-- TRY IT --
Begin at the line containing "none -> cyan brick H1 level 1" in the entries below and end at the line containing "none -> green brick N6 level 2"; transcribe that range exactly and nothing outside it.

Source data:
================================

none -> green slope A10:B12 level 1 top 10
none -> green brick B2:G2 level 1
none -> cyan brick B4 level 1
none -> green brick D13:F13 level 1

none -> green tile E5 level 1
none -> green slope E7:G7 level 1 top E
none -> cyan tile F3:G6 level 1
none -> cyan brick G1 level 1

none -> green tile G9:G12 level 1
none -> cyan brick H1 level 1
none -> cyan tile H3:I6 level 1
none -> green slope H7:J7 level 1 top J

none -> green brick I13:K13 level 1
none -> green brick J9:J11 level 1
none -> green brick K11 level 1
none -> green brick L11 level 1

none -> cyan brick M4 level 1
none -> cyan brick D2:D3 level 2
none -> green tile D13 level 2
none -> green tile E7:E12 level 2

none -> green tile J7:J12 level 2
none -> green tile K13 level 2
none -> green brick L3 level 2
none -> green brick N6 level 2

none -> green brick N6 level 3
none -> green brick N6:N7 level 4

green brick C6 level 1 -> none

================================

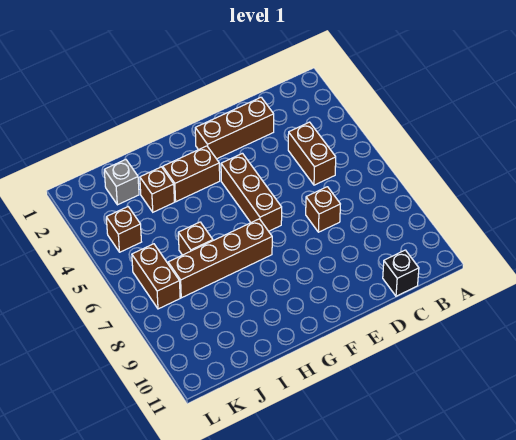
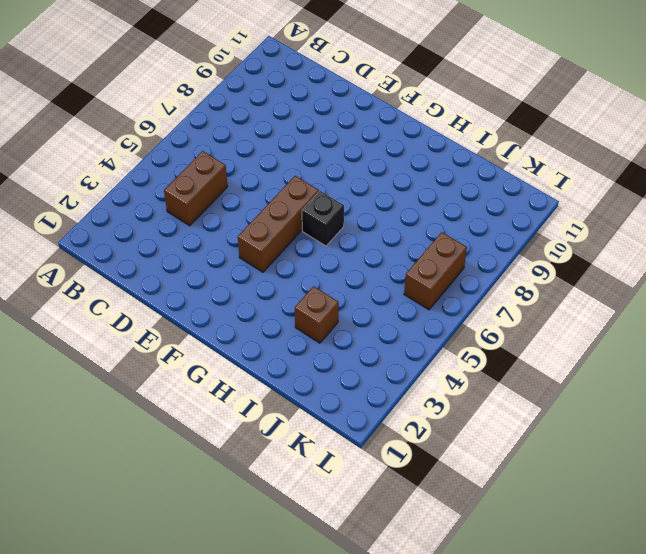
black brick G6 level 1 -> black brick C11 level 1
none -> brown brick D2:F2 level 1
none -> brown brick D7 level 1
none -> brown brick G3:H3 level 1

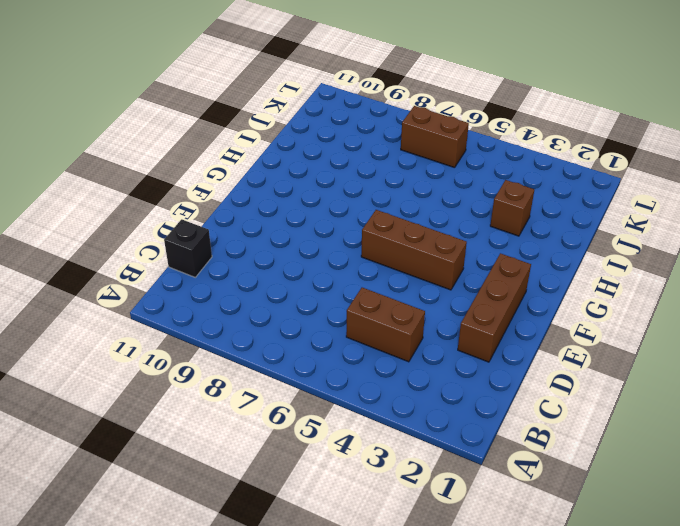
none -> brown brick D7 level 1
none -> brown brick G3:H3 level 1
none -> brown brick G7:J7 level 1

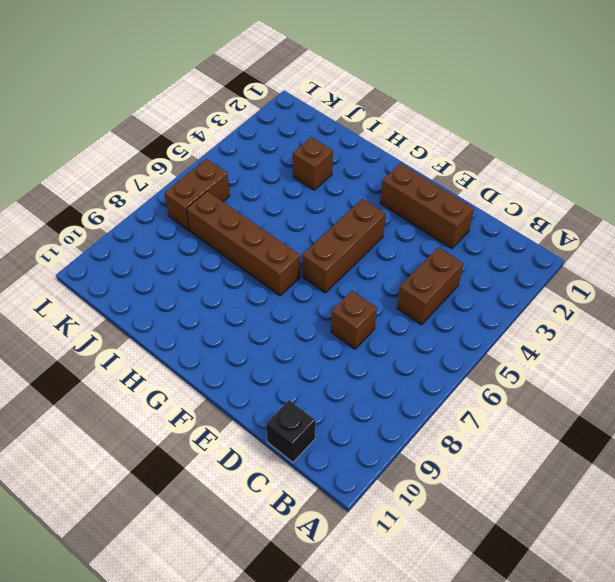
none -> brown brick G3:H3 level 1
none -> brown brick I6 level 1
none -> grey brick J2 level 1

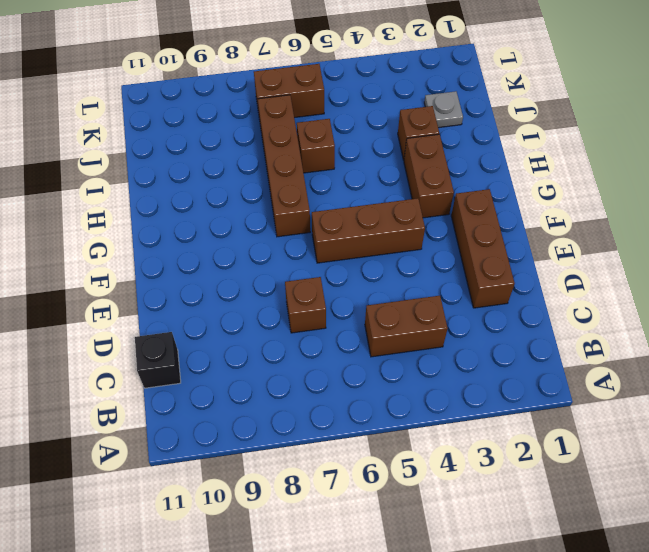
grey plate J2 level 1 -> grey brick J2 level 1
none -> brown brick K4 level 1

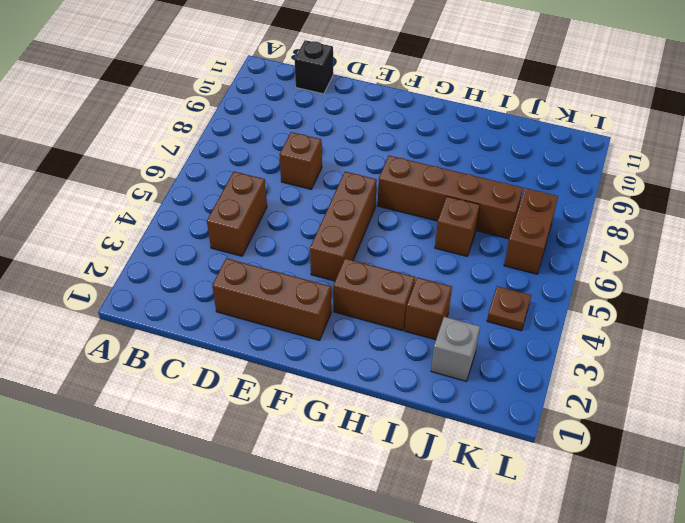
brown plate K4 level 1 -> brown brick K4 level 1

================================

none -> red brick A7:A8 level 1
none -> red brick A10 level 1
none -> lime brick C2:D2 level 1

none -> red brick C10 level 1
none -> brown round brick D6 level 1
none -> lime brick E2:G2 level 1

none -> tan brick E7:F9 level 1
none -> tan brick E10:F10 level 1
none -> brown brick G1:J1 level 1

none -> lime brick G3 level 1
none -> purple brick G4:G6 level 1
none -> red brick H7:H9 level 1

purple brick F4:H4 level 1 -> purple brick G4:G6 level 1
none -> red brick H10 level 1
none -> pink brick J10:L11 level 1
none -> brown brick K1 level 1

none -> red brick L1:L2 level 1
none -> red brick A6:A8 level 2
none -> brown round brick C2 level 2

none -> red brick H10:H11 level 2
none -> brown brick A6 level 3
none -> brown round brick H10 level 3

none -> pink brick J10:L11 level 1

================================

-- SOLUTION TO THIS PROBLEM --
none -> cyan brick H1 level 1
none -> cyan tile H3:I6 level 1
none -> green slope H7:J7 level 1 top J

none -> green brick I13:K13 level 1
none -> green brick J9:J11 level 1
none -> green brick K11 level 1
none -> green brick L11 level 1

none -> cyan brick M4 level 1
none -> cyan brick D2:D3 level 2
none -> green tile D13 level 2
none -> green tile E7:E12 level 2

none -> green tile J7:J12 level 2
none -> green tile K13 level 2
none -> green brick L3 level 2
none -> green brick N6 level 2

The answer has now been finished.